── EXTRACTED RECORDS

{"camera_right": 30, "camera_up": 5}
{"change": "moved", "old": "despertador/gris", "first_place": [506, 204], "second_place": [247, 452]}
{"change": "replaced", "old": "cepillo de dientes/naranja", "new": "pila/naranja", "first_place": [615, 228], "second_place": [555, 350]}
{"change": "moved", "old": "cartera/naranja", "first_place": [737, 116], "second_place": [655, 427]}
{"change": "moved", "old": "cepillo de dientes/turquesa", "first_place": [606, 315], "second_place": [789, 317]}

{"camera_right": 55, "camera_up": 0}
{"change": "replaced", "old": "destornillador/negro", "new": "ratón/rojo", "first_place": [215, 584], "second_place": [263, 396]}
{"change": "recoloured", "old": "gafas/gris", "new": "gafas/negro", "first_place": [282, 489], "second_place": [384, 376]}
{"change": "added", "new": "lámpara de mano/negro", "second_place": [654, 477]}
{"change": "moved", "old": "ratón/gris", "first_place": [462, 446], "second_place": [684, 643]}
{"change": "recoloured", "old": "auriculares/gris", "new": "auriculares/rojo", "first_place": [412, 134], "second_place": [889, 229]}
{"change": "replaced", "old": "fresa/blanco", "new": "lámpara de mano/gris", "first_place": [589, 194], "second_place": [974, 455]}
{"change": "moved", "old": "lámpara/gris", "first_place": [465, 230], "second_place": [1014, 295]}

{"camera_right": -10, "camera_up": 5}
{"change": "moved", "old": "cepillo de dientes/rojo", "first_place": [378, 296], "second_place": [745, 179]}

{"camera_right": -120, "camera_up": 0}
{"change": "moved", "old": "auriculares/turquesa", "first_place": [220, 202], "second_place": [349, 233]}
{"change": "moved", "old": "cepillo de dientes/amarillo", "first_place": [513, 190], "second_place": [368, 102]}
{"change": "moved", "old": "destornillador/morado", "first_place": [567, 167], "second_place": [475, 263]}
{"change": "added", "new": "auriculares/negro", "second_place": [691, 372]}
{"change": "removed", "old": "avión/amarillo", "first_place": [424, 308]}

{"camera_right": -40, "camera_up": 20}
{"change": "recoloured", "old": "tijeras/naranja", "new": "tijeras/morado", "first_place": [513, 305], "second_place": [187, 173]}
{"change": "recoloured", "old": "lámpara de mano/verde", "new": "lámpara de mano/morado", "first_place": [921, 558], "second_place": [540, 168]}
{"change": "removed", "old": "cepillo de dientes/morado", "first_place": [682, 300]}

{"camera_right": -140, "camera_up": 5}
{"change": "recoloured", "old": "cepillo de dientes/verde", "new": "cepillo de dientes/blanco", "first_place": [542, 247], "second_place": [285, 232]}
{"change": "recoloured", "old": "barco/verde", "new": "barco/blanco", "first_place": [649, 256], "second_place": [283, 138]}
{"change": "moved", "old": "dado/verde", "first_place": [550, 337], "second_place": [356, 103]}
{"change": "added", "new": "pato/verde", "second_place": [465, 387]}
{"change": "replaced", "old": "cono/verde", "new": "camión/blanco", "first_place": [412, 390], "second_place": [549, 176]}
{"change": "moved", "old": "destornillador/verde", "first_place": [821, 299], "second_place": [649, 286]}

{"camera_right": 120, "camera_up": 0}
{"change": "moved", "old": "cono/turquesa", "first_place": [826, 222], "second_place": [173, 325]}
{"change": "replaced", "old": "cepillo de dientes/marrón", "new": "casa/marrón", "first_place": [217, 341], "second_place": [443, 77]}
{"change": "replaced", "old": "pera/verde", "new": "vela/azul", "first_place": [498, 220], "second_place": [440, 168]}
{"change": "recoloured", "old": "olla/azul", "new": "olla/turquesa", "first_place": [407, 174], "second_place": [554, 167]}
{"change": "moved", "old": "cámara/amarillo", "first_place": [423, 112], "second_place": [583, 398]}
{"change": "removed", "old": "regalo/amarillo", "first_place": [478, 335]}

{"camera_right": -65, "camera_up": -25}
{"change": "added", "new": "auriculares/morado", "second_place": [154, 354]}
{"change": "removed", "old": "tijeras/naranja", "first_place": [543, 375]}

────

TASK TO CARRY OUT: Set down the data once more, word for word.

WRITTEN ANSWER:
{"camera_right": 30, "camera_up": 5}
{"change": "moved", "old": "despertador/gris", "first_place": [506, 204], "second_place": [247, 452]}
{"change": "replaced", "old": "cepillo de dientes/naranja", "new": "pila/naranja", "first_place": [615, 228], "second_place": [555, 350]}
{"change": "moved", "old": "cartera/naranja", "first_place": [737, 116], "second_place": [655, 427]}
{"change": "moved", "old": "cepillo de dientes/turquesa", "first_place": [606, 315], "second_place": [789, 317]}

{"camera_right": 55, "camera_up": 0}
{"change": "replaced", "old": "destornillador/negro", "new": "ratón/rojo", "first_place": [215, 584], "second_place": [263, 396]}
{"change": "recoloured", "old": "gafas/gris", "new": "gafas/negro", "first_place": [282, 489], "second_place": [384, 376]}
{"change": "added", "new": "lámpara de mano/negro", "second_place": [654, 477]}
{"change": "moved", "old": "ratón/gris", "first_place": [462, 446], "second_place": [684, 643]}
{"change": "recoloured", "old": "auriculares/gris", "new": "auriculares/rojo", "first_place": [412, 134], "second_place": [889, 229]}
{"change": "replaced", "old": "fresa/blanco", "new": "lámpara de mano/gris", "first_place": [589, 194], "second_place": [974, 455]}
{"change": "moved", "old": "lámpara/gris", "first_place": [465, 230], "second_place": [1014, 295]}

{"camera_right": -10, "camera_up": 5}
{"change": "moved", "old": "cepillo de dientes/rojo", "first_place": [378, 296], "second_place": [745, 179]}

{"camera_right": -120, "camera_up": 0}
{"change": "moved", "old": "auriculares/turquesa", "first_place": [220, 202], "second_place": [349, 233]}
{"change": "moved", "old": "cepillo de dientes/amarillo", "first_place": [513, 190], "second_place": [368, 102]}
{"change": "moved", "old": "destornillador/morado", "first_place": [567, 167], "second_place": [475, 263]}
{"change": "added", "new": "auriculares/negro", "second_place": [691, 372]}
{"change": "removed", "old": "avión/amarillo", "first_place": [424, 308]}

{"camera_right": -40, "camera_up": 20}
{"change": "recoloured", "old": "tijeras/naranja", "new": "tijeras/morado", "first_place": [513, 305], "second_place": [187, 173]}
{"change": "recoloured", "old": "lámpara de mano/verde", "new": "lámpara de mano/morado", "first_place": [921, 558], "second_place": [540, 168]}
{"change": "removed", "old": "cepillo de dientes/morado", "first_place": [682, 300]}

{"camera_right": -140, "camera_up": 5}
{"change": "recoloured", "old": "cepillo de dientes/verde", "new": "cepillo de dientes/blanco", "first_place": [542, 247], "second_place": [285, 232]}
{"change": "recoloured", "old": "barco/verde", "new": "barco/blanco", "first_place": [649, 256], "second_place": [283, 138]}
{"change": "moved", "old": "dado/verde", "first_place": [550, 337], "second_place": [356, 103]}
{"change": "added", "new": "pato/verde", "second_place": [465, 387]}
{"change": "replaced", "old": "cono/verde", "new": "camión/blanco", "first_place": [412, 390], "second_place": [549, 176]}
{"change": "moved", "old": "destornillador/verde", "first_place": [821, 299], "second_place": [649, 286]}

{"camera_right": 120, "camera_up": 0}
{"change": "moved", "old": "cono/turquesa", "first_place": [826, 222], "second_place": [173, 325]}
{"change": "replaced", "old": "cepillo de dientes/marrón", "new": "casa/marrón", "first_place": [217, 341], "second_place": [443, 77]}
{"change": "replaced", "old": "pera/verde", "new": "vela/azul", "first_place": [498, 220], "second_place": [440, 168]}
{"change": "recoloured", "old": "olla/azul", "new": "olla/turquesa", "first_place": [407, 174], "second_place": [554, 167]}
{"change": "moved", "old": "cámara/amarillo", "first_place": [423, 112], "second_place": [583, 398]}
{"change": "removed", "old": "regalo/amarillo", "first_place": [478, 335]}

{"camera_right": -65, "camera_up": -25}
{"change": "added", "new": "auriculares/morado", "second_place": [154, 354]}
{"change": "removed", "old": "tijeras/naranja", "first_place": [543, 375]}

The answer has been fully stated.